• Input data:
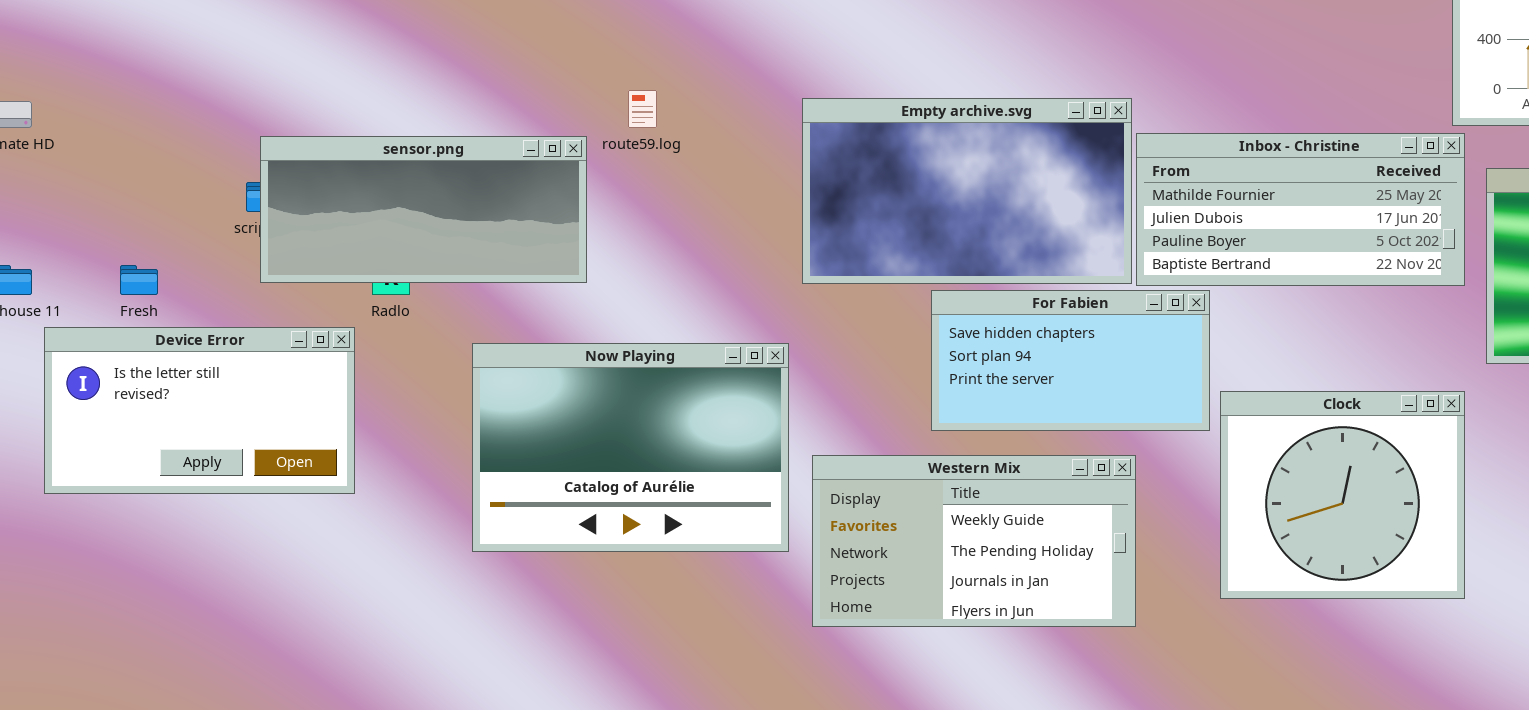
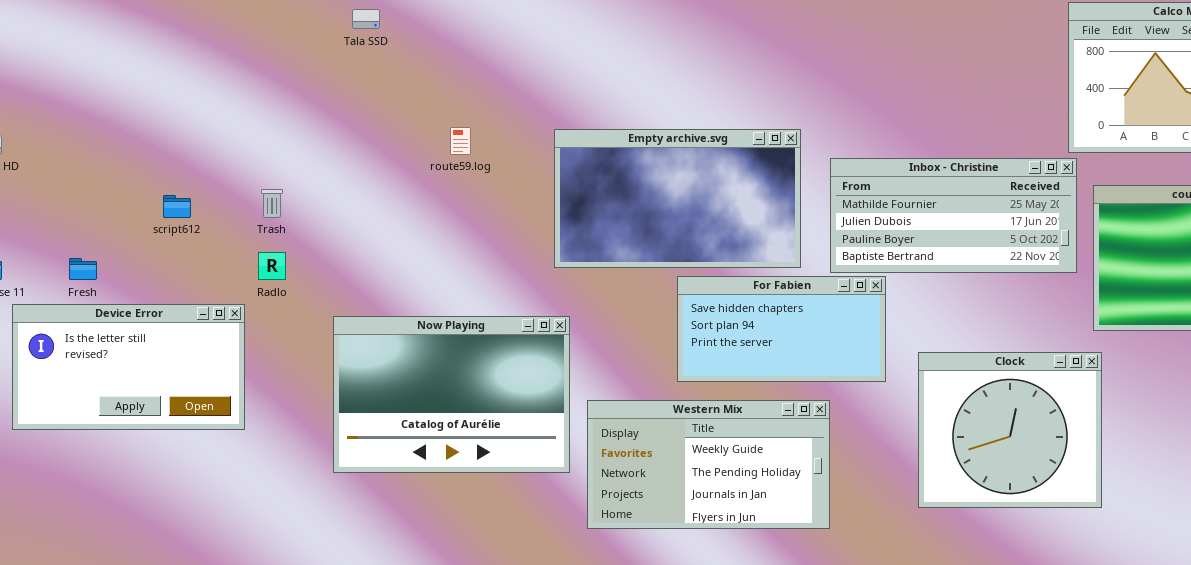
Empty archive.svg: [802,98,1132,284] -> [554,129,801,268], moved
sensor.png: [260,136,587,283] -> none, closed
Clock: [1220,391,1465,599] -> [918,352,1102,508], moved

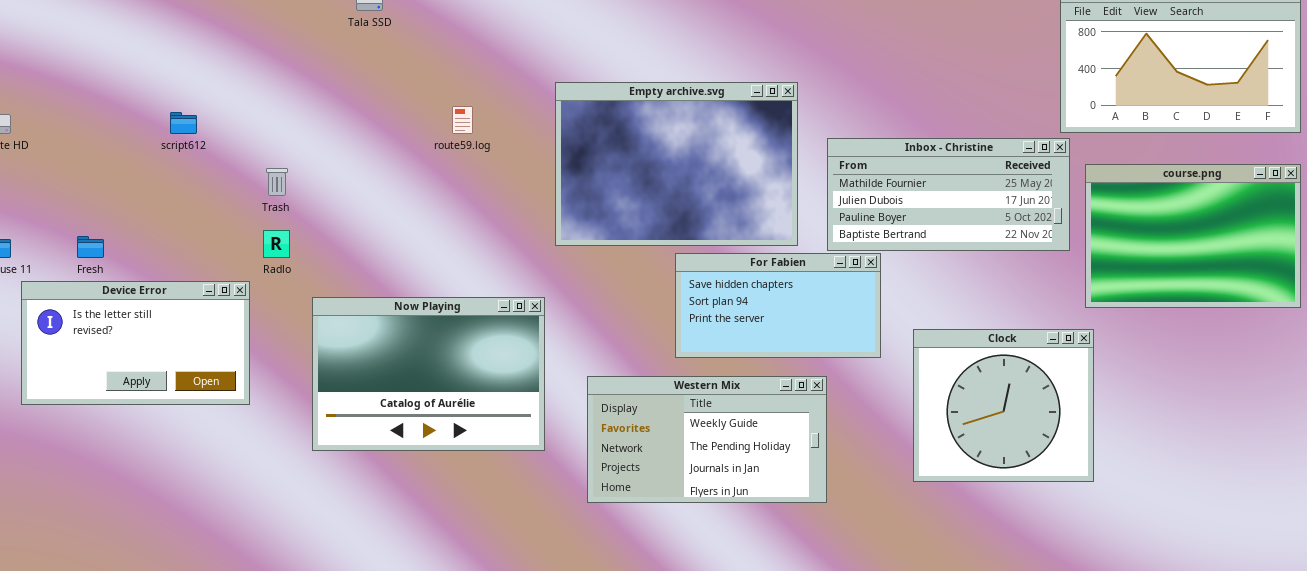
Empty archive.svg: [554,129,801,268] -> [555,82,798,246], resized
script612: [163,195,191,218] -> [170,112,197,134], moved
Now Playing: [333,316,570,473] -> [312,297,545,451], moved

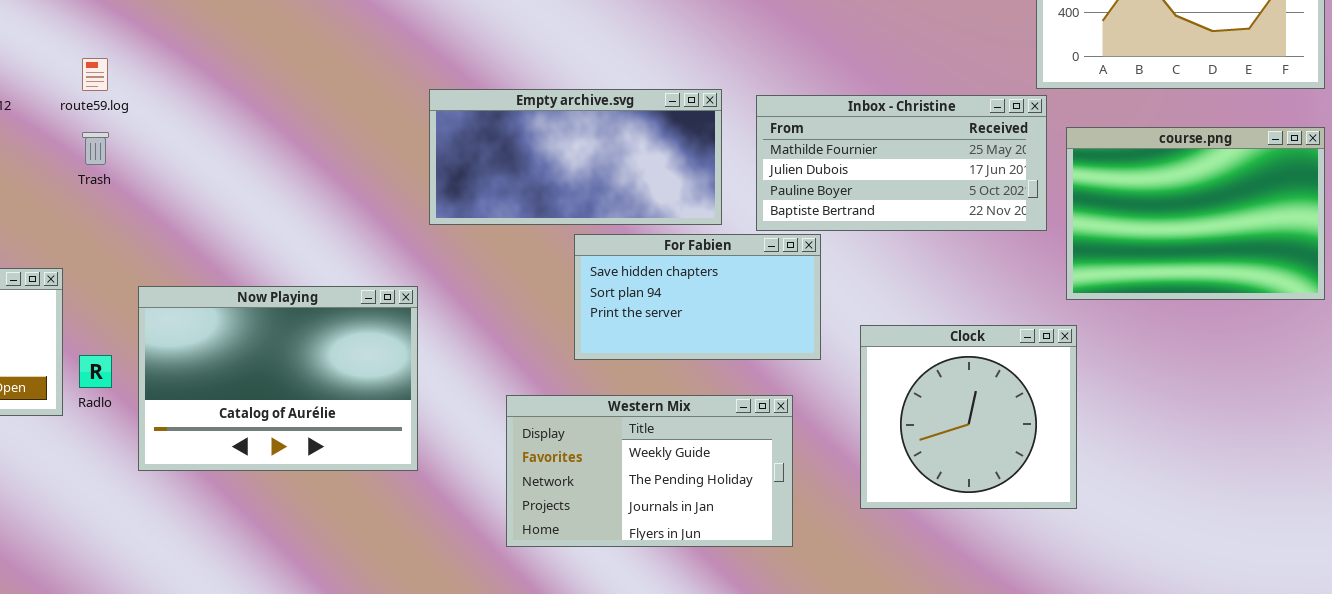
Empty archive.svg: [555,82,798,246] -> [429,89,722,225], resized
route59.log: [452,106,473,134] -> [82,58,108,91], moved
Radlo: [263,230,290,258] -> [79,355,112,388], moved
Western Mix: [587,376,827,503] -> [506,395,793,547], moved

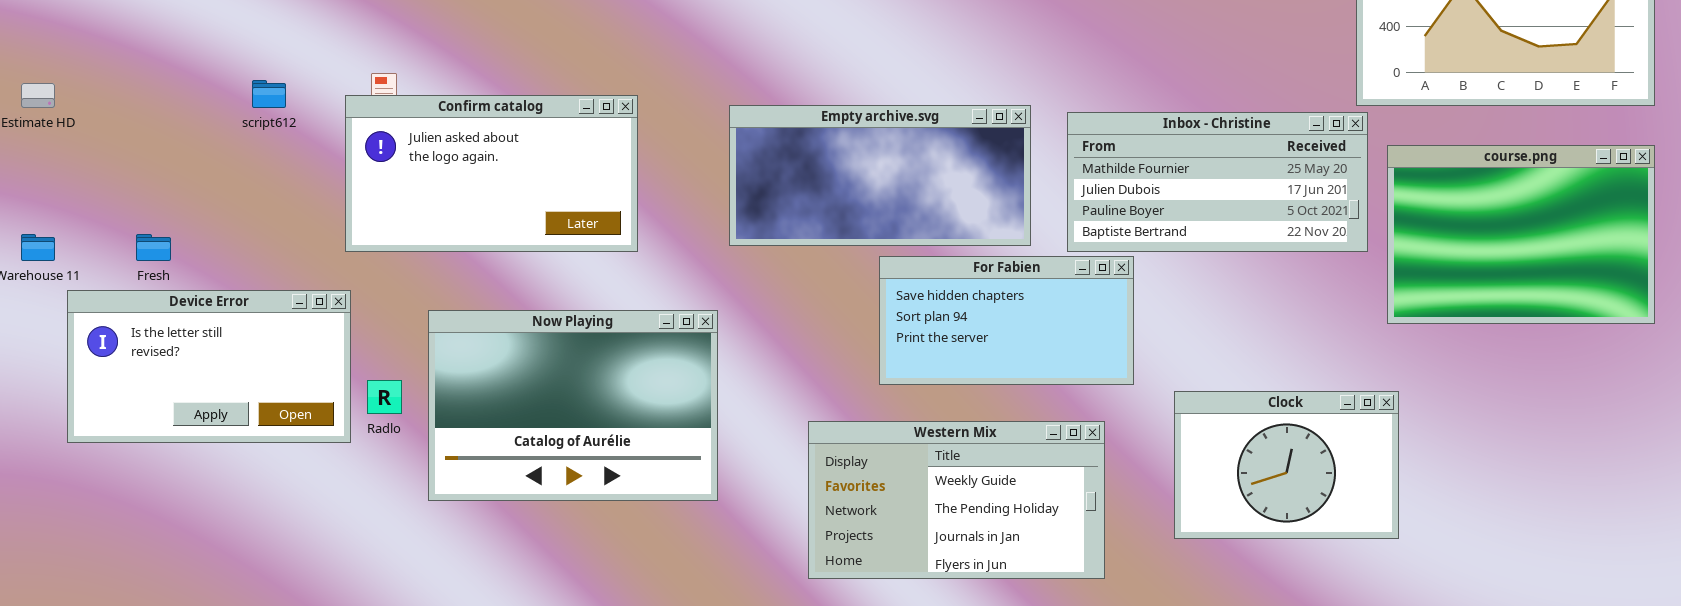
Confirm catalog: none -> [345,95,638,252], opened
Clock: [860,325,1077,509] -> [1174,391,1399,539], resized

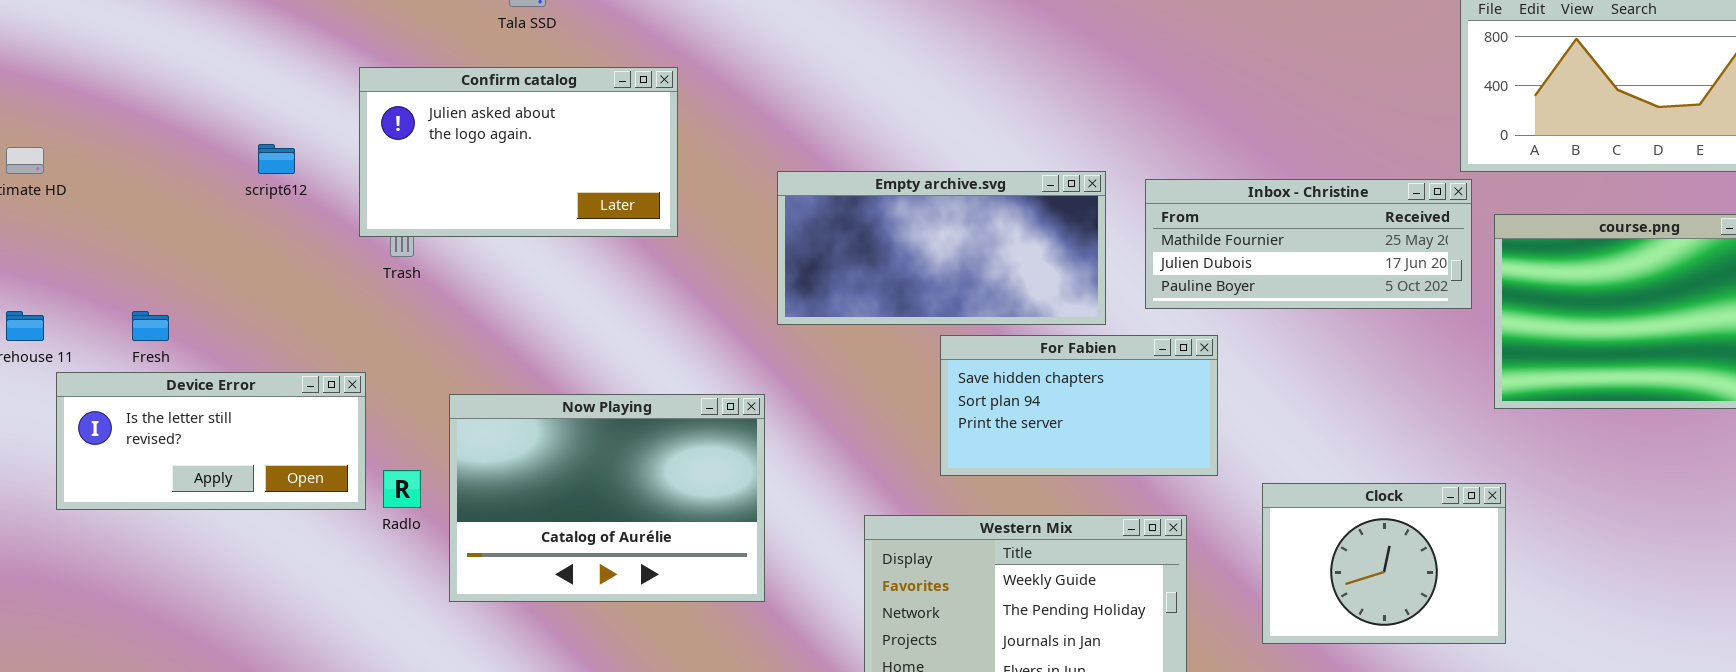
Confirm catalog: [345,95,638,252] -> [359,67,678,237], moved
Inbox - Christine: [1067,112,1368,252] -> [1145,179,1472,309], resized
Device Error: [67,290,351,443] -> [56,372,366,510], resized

...

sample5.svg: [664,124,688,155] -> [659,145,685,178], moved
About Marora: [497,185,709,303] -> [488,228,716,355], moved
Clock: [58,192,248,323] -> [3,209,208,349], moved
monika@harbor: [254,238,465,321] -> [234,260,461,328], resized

--

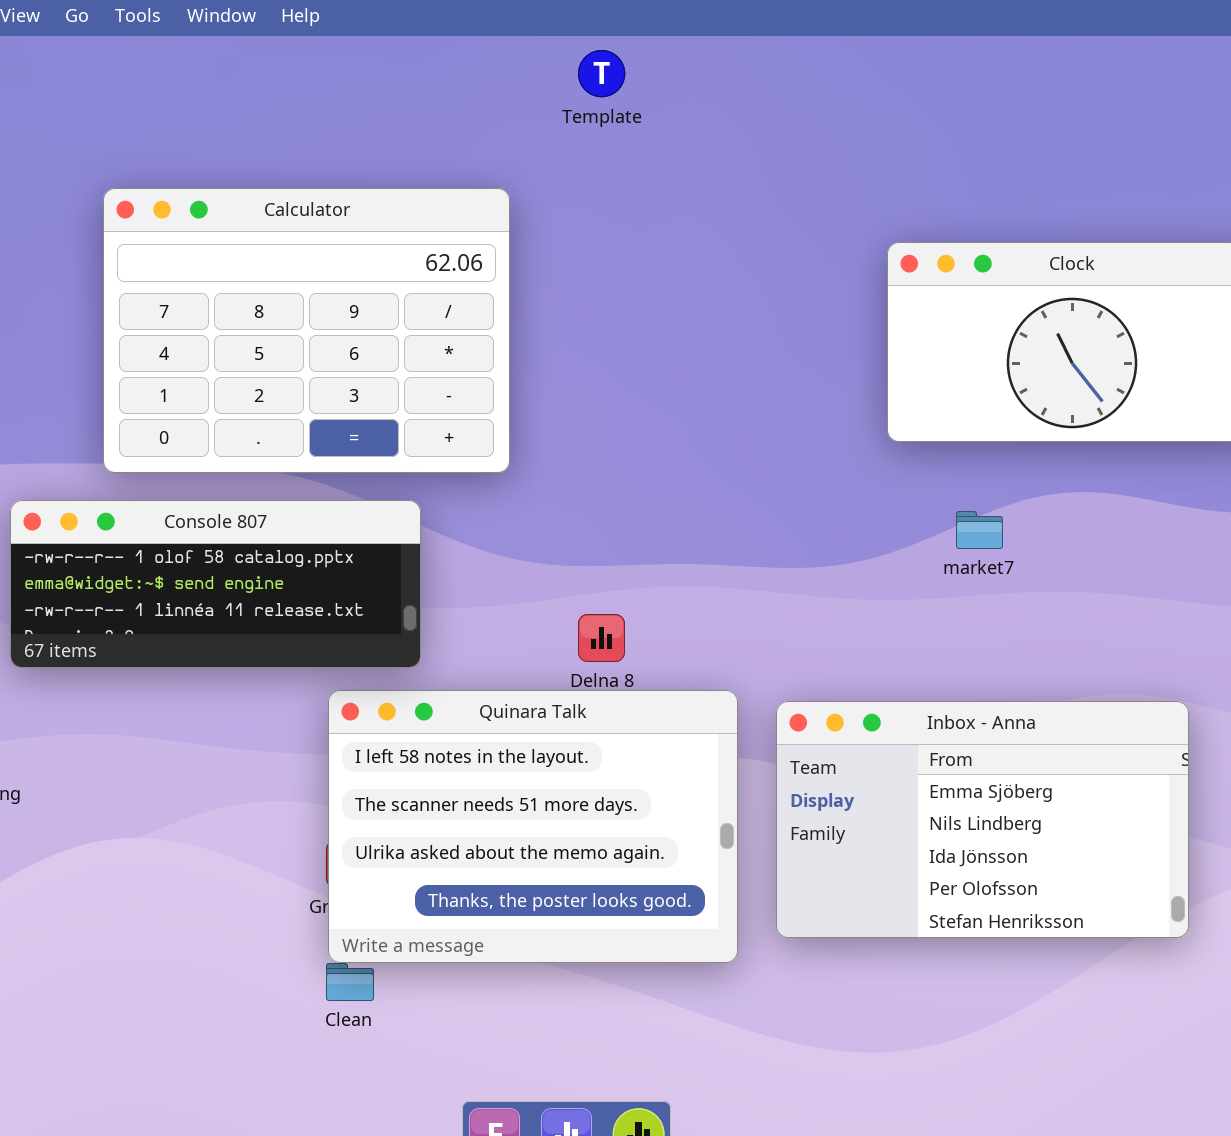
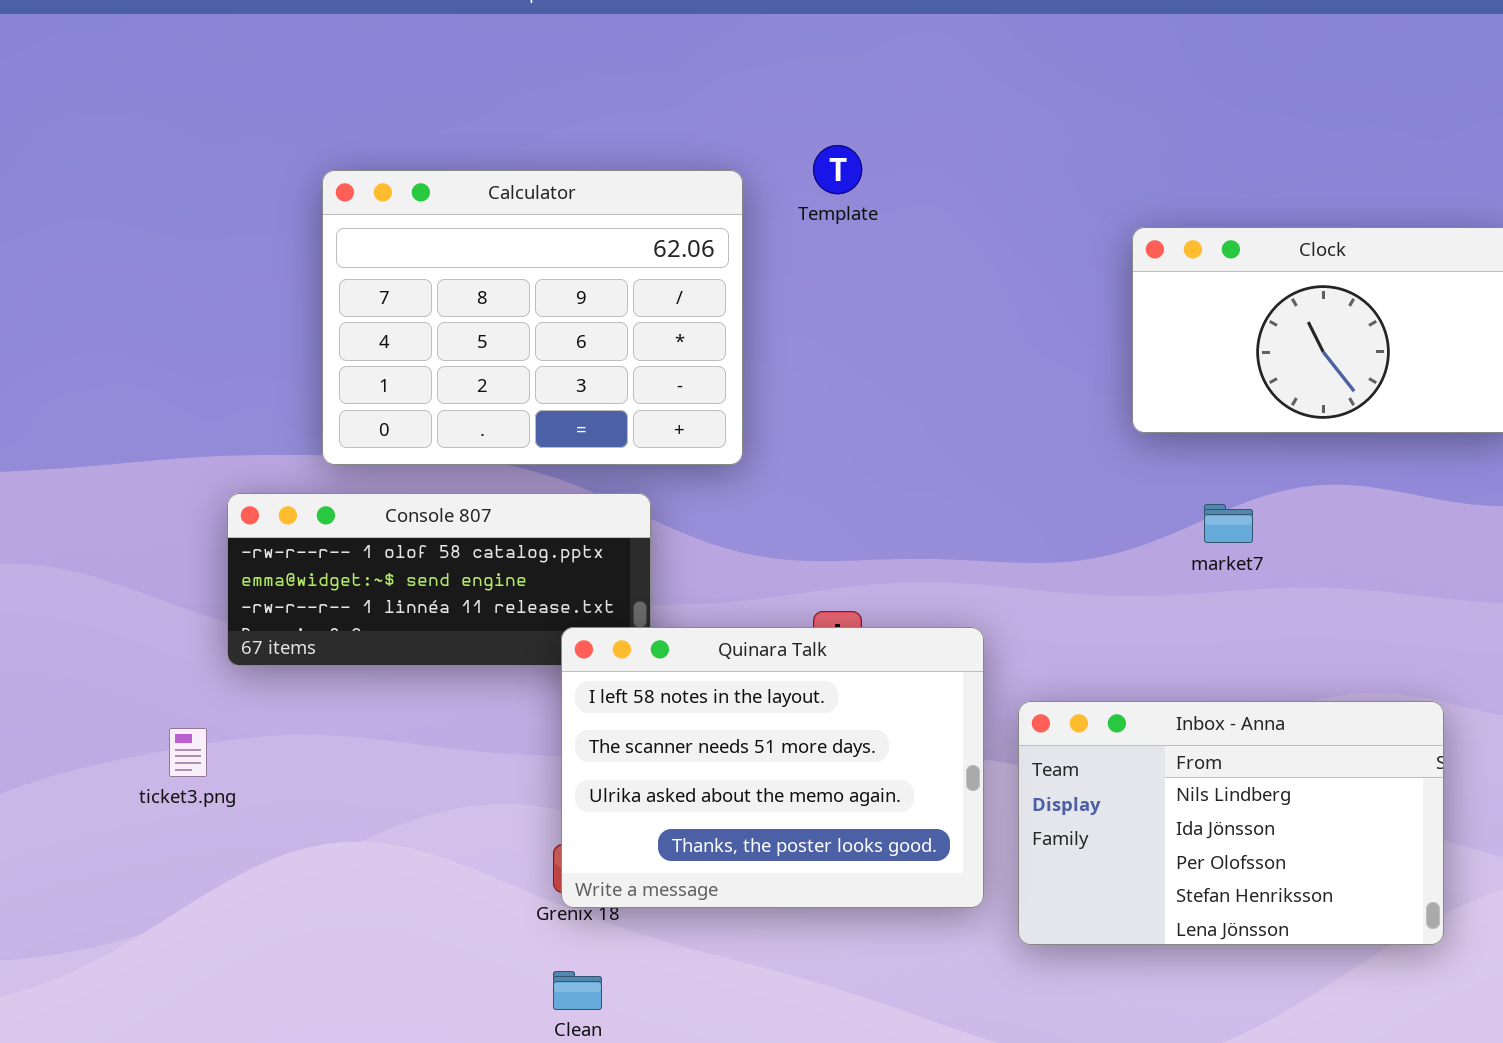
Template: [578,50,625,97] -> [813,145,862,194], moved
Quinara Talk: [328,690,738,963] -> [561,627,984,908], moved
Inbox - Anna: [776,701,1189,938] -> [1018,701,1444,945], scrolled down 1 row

• Task description: Which lines of the data hold the string "archive"? Return each of them.

• Answer box:
Empty archive.svg: [802,98,1132,284] -> [554,129,801,268], moved
Empty archive.svg: [554,129,801,268] -> [555,82,798,246], resized
Empty archive.svg: [555,82,798,246] -> [429,89,722,225], resized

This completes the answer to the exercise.